■ Records contained in a dataset:
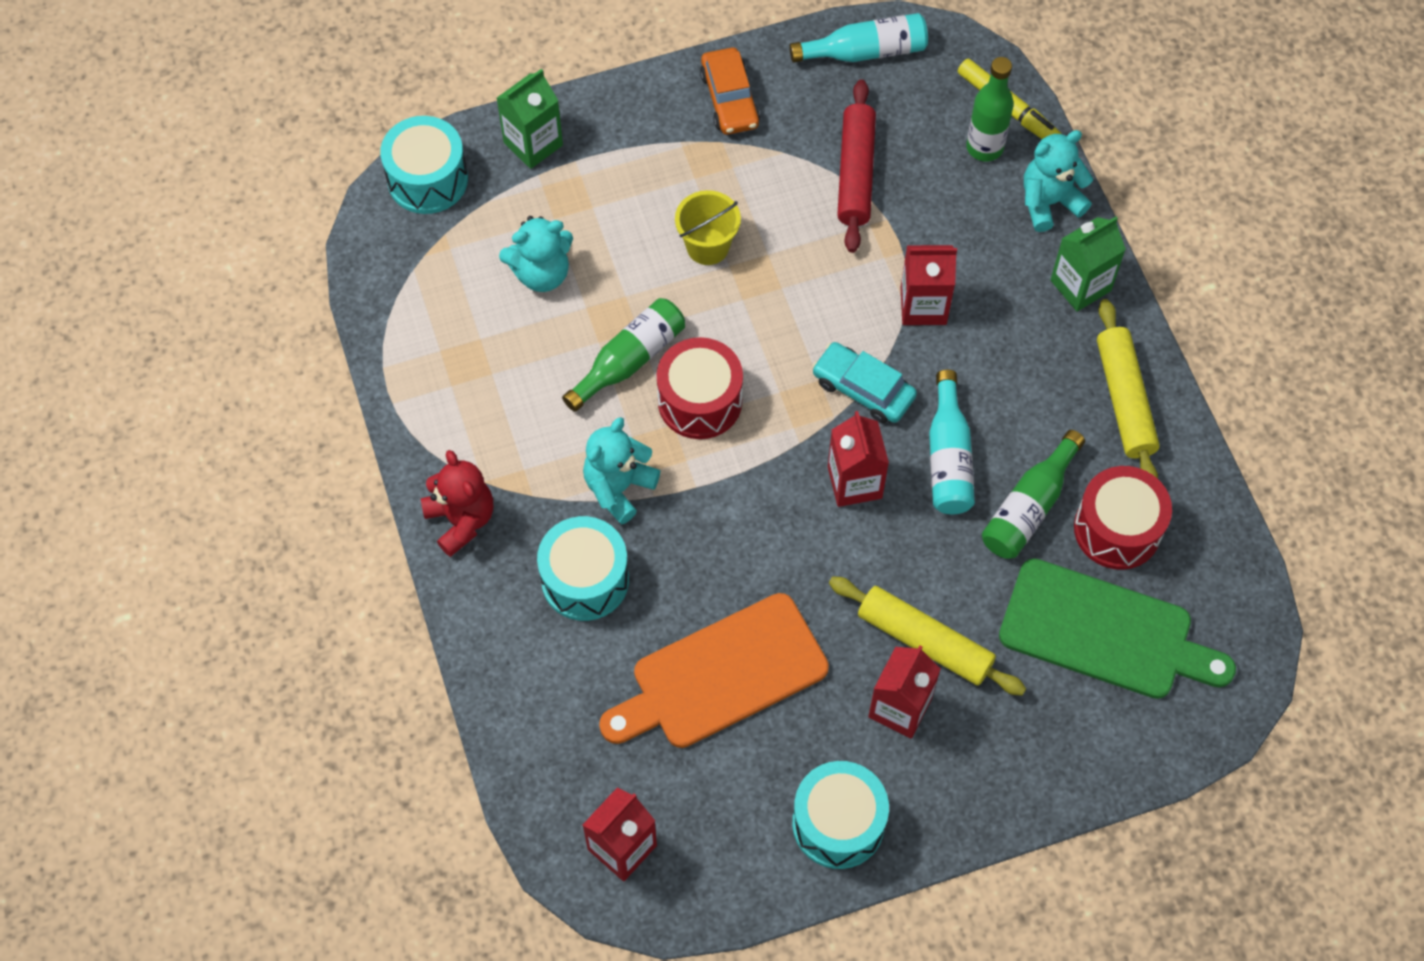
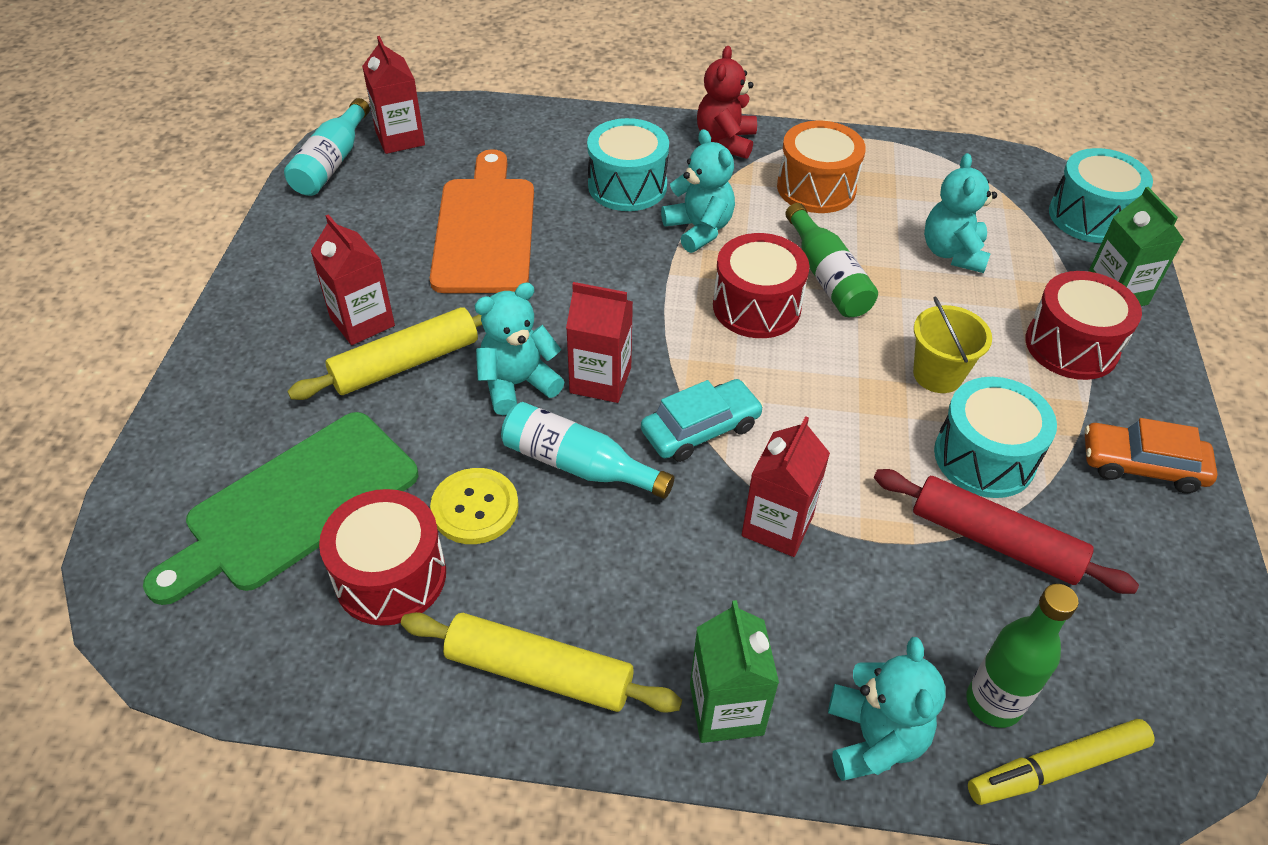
camera: 115 degrees right, 15 degrees down
(461, 520) = (725, 142): red teddy bear -> red teddy bear turned 105 degrees clockwise
(499, 411) = (816, 188): none -> orange drum
(620, 163) = (1071, 346): none -> red drum
(838, 823) = (306, 248): turquoise drum -> turquoise drum (984, 457)
(865, 51) = (1196, 634): turquoise bottle -> turquoise bottle (332, 163)
(895, 542) = (517, 384): none -> turquoise teddy bear
(1029, 507) = (475, 508): green bottle -> yellow button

■ TASK DIRECTIONS: From the line containing "(838, 823) = (306, 248): turquoise" to the final line of the entries, print every line exactly and nothing else.

■ FINISHED TASK:
(838, 823) = (306, 248): turquoise drum -> turquoise drum (984, 457)
(865, 51) = (1196, 634): turquoise bottle -> turquoise bottle (332, 163)
(895, 542) = (517, 384): none -> turquoise teddy bear
(1029, 507) = (475, 508): green bottle -> yellow button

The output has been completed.